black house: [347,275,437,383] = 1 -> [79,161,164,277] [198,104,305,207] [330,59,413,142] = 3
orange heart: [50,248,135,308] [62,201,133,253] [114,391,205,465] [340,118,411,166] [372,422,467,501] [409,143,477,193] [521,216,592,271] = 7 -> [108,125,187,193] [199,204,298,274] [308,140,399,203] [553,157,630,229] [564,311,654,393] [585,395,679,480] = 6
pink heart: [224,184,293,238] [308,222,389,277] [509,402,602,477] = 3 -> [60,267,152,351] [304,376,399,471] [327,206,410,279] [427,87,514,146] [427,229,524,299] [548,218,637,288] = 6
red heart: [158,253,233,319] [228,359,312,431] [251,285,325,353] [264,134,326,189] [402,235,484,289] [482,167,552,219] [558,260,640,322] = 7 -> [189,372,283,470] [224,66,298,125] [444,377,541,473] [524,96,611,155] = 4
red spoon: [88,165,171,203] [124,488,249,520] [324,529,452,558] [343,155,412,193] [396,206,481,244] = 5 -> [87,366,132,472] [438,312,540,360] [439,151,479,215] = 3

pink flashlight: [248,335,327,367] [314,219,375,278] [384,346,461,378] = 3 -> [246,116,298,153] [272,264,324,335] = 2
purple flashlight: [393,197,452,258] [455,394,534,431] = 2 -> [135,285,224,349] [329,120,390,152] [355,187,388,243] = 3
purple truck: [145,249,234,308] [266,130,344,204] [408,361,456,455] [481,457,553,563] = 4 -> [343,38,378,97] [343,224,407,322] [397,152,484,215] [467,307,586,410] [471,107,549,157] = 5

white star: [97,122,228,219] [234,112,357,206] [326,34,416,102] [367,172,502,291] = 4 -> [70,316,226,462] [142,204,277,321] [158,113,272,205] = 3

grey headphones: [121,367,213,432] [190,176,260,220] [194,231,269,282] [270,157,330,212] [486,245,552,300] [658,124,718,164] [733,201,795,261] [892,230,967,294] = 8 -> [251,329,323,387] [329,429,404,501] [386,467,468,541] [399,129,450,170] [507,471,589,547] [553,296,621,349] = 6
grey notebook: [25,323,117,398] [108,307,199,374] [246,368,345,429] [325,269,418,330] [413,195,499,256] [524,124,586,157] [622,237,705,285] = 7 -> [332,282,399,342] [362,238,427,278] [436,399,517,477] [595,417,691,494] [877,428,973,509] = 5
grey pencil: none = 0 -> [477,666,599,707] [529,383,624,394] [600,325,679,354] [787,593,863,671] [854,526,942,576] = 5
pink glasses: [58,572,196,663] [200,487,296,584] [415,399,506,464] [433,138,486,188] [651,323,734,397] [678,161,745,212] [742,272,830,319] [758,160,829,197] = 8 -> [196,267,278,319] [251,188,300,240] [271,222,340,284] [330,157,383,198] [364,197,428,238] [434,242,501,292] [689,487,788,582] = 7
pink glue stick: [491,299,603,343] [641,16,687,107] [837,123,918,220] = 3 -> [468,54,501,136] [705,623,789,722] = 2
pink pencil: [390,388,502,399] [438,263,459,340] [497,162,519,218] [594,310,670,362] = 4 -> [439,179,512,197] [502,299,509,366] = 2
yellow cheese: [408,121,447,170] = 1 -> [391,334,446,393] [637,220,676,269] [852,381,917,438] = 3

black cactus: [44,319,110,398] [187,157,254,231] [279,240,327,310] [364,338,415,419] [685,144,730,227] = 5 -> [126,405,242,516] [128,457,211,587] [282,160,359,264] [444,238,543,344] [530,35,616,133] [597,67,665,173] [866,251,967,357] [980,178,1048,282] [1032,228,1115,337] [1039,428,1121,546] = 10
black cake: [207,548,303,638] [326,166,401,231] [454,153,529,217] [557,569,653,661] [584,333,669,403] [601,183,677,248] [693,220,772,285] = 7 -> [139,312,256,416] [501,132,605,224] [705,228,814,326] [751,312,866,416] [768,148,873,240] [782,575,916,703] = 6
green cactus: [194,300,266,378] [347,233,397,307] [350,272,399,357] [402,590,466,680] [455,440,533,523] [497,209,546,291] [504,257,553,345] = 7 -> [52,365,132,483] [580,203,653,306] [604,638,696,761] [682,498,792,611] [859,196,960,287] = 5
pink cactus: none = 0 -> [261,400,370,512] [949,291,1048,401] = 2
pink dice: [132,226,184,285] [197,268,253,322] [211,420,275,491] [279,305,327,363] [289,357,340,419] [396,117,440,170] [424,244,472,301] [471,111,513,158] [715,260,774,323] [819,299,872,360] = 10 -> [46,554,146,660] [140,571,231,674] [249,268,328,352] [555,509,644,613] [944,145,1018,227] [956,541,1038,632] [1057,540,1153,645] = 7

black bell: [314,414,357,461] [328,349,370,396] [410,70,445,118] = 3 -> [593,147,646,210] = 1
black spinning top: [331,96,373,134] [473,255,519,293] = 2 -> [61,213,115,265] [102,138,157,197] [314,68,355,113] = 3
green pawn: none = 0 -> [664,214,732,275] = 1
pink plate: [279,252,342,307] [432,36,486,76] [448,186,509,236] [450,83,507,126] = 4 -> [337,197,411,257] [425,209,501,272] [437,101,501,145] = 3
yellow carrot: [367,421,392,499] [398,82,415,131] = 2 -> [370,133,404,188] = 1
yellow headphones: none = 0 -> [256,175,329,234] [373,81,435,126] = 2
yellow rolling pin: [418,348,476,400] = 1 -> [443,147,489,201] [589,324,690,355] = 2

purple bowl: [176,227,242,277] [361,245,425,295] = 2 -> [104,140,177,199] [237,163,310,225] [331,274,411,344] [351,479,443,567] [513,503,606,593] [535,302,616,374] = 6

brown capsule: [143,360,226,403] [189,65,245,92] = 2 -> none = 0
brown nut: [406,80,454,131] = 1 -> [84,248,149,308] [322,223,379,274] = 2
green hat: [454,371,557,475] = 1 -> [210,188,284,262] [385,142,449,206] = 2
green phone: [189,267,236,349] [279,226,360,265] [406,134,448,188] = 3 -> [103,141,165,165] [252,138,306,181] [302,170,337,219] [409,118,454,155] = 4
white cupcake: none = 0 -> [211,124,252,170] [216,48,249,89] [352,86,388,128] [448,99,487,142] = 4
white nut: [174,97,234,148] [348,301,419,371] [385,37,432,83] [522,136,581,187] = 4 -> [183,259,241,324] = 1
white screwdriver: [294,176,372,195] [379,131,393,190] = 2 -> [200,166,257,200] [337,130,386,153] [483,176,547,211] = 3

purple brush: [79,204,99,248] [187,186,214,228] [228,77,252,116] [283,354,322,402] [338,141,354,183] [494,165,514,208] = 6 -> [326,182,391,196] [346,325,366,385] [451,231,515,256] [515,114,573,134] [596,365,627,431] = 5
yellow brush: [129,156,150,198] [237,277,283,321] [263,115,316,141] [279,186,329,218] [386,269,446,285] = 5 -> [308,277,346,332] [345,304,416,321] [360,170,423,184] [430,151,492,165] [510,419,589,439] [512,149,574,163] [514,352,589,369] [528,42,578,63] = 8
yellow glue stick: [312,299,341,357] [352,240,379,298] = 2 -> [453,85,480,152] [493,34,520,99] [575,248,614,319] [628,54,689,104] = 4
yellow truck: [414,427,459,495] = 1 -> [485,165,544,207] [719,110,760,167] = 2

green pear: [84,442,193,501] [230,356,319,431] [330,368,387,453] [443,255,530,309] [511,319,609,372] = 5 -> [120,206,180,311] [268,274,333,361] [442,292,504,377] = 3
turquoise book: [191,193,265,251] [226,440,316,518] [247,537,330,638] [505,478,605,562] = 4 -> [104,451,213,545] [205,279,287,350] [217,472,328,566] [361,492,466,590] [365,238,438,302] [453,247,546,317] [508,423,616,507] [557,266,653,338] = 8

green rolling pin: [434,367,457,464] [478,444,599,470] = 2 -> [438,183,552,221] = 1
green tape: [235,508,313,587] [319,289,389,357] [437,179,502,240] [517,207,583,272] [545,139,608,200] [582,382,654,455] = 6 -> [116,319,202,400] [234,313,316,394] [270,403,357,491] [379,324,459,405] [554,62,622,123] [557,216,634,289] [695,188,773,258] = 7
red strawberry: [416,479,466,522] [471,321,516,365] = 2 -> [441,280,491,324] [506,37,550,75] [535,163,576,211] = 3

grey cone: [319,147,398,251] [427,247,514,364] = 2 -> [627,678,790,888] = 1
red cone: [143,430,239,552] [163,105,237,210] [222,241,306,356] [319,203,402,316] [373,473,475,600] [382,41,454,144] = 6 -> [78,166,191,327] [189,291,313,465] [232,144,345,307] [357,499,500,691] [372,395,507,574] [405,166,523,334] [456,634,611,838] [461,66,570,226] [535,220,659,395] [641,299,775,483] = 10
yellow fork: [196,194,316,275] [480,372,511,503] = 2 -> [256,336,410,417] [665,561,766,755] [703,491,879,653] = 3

■ ■ ■

Action item :: Copy only the entries from the first line to the line with "grey pencil: none", each exactly as it appears.

Exercise answer ::
black house: [347,275,437,383] = 1 -> [79,161,164,277] [198,104,305,207] [330,59,413,142] = 3
orange heart: [50,248,135,308] [62,201,133,253] [114,391,205,465] [340,118,411,166] [372,422,467,501] [409,143,477,193] [521,216,592,271] = 7 -> [108,125,187,193] [199,204,298,274] [308,140,399,203] [553,157,630,229] [564,311,654,393] [585,395,679,480] = 6
pink heart: [224,184,293,238] [308,222,389,277] [509,402,602,477] = 3 -> [60,267,152,351] [304,376,399,471] [327,206,410,279] [427,87,514,146] [427,229,524,299] [548,218,637,288] = 6
red heart: [158,253,233,319] [228,359,312,431] [251,285,325,353] [264,134,326,189] [402,235,484,289] [482,167,552,219] [558,260,640,322] = 7 -> [189,372,283,470] [224,66,298,125] [444,377,541,473] [524,96,611,155] = 4
red spoon: [88,165,171,203] [124,488,249,520] [324,529,452,558] [343,155,412,193] [396,206,481,244] = 5 -> [87,366,132,472] [438,312,540,360] [439,151,479,215] = 3

pink flashlight: [248,335,327,367] [314,219,375,278] [384,346,461,378] = 3 -> [246,116,298,153] [272,264,324,335] = 2
purple flashlight: [393,197,452,258] [455,394,534,431] = 2 -> [135,285,224,349] [329,120,390,152] [355,187,388,243] = 3
purple truck: [145,249,234,308] [266,130,344,204] [408,361,456,455] [481,457,553,563] = 4 -> [343,38,378,97] [343,224,407,322] [397,152,484,215] [467,307,586,410] [471,107,549,157] = 5

white star: [97,122,228,219] [234,112,357,206] [326,34,416,102] [367,172,502,291] = 4 -> [70,316,226,462] [142,204,277,321] [158,113,272,205] = 3

grey headphones: [121,367,213,432] [190,176,260,220] [194,231,269,282] [270,157,330,212] [486,245,552,300] [658,124,718,164] [733,201,795,261] [892,230,967,294] = 8 -> [251,329,323,387] [329,429,404,501] [386,467,468,541] [399,129,450,170] [507,471,589,547] [553,296,621,349] = 6
grey notebook: [25,323,117,398] [108,307,199,374] [246,368,345,429] [325,269,418,330] [413,195,499,256] [524,124,586,157] [622,237,705,285] = 7 -> [332,282,399,342] [362,238,427,278] [436,399,517,477] [595,417,691,494] [877,428,973,509] = 5
grey pencil: none = 0 -> [477,666,599,707] [529,383,624,394] [600,325,679,354] [787,593,863,671] [854,526,942,576] = 5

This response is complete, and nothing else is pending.